*** Supplied entries Section Begins ***
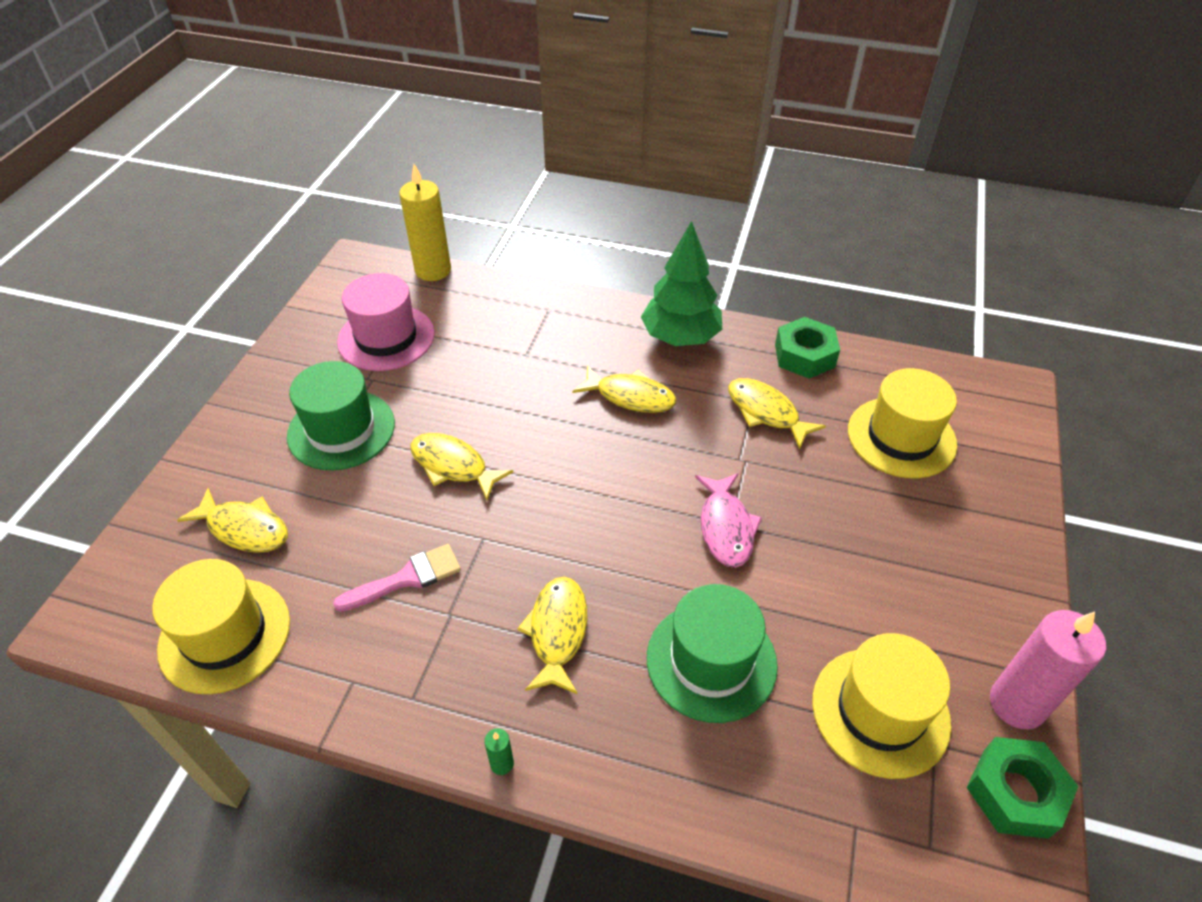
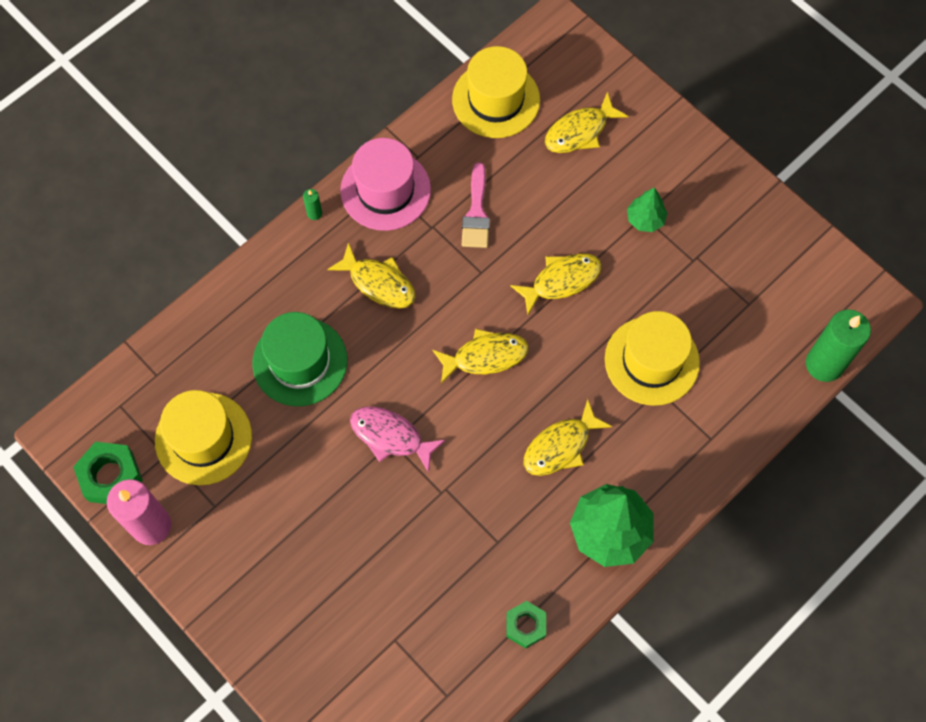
camera: 120 degrees right, 20 degrees up
(341, 430) = (645, 219): green hat -> green tree
(386, 338) = (742, 289): pink hat -> pink hat (385, 190)
(433, 270) = (824, 364): yellow candle -> green candle
(766, 412) = (480, 543): yellow fish -> yellow fish (485, 356)
(804, 355) = (525, 625): green nut -> green nut, size x0.67
(901, 437) = (389, 634): yellow hat -> yellow hat (651, 361)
*** Supplied entries Section Ends ***
What you return must match, line for line, the data from the line containing "(804, 355) = (525, 625): green" to its end, both ends included.

(804, 355) = (525, 625): green nut -> green nut, size x0.67
(901, 437) = (389, 634): yellow hat -> yellow hat (651, 361)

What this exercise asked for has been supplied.